▶ What the exercise asks
Whenever the word "banana" turns up in a line of the data below, copy that line.

= Beginning of Section =

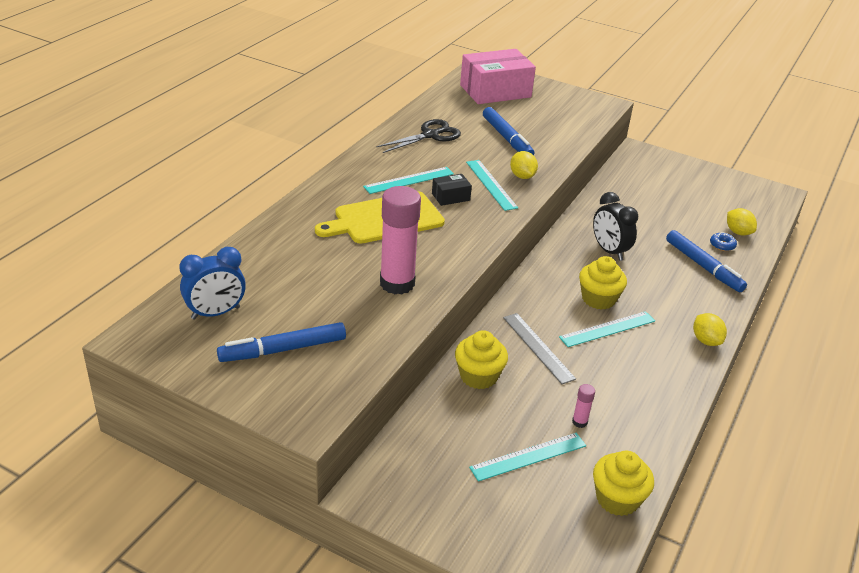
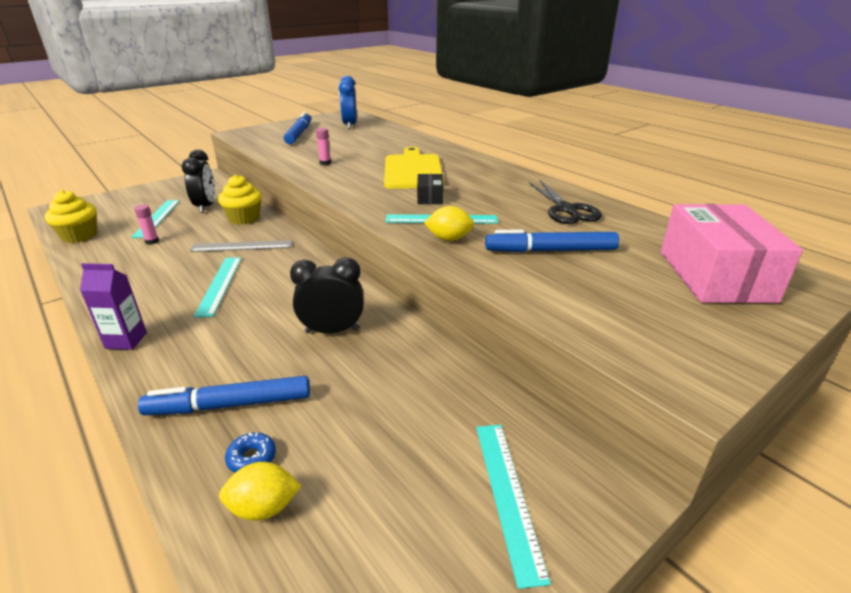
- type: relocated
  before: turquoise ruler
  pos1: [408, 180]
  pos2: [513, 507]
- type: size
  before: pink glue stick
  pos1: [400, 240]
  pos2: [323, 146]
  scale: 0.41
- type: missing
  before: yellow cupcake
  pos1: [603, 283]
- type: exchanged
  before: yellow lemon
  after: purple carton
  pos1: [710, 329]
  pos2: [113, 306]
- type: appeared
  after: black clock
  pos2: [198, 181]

= End of Section =
= Beginning of Section =

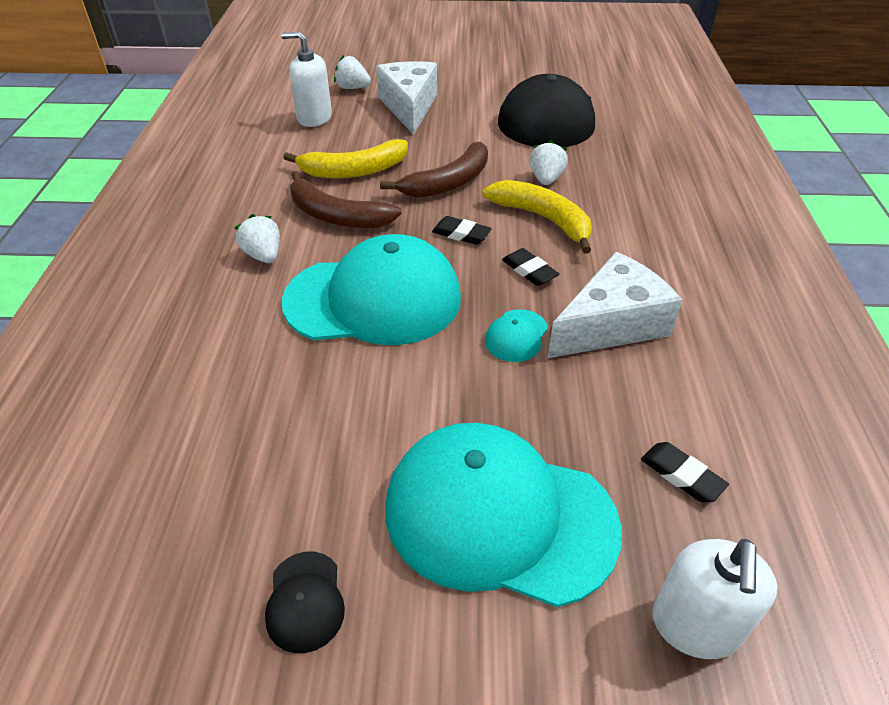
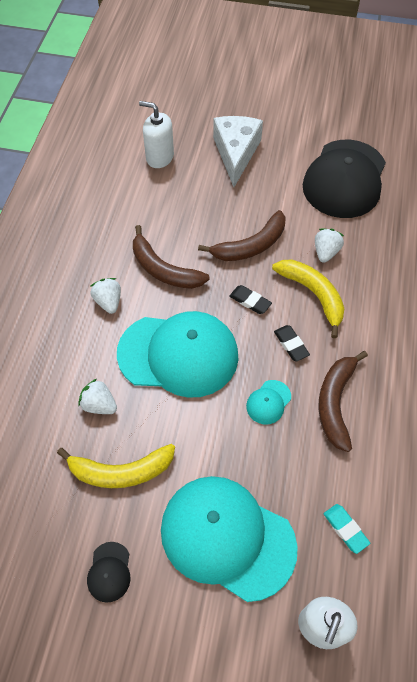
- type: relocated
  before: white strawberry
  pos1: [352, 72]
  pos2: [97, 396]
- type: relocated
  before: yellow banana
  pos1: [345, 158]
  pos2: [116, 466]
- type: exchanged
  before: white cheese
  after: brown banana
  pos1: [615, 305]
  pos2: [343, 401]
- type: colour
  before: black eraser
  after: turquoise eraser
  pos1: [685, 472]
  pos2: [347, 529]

= End of Section =

▶ Answer to this problem
  before: yellow banana
  after: brown banana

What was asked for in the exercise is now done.